[Start of section]

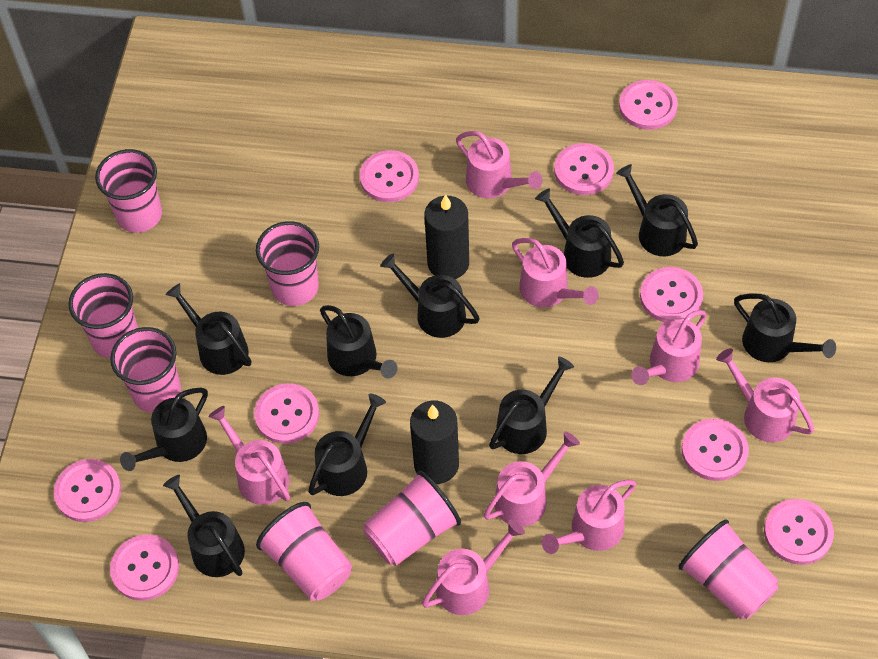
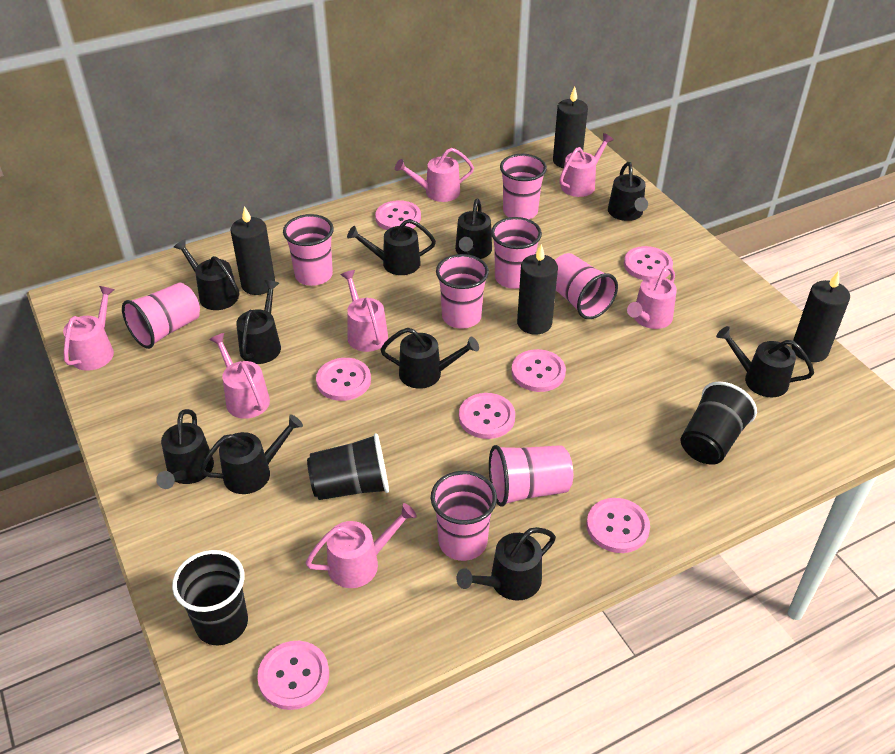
black candle: 2 -> 4
black cup: 0 -> 3
pink button: 9 -> 7
pink cup: 7 -> 8
pink watering can: 8 -> 7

[End of section]

● Your goal
Transcribe the records above exactly and drop every picture.

● Expected answer
black candle: 2 -> 4
black cup: 0 -> 3
pink button: 9 -> 7
pink cup: 7 -> 8
pink watering can: 8 -> 7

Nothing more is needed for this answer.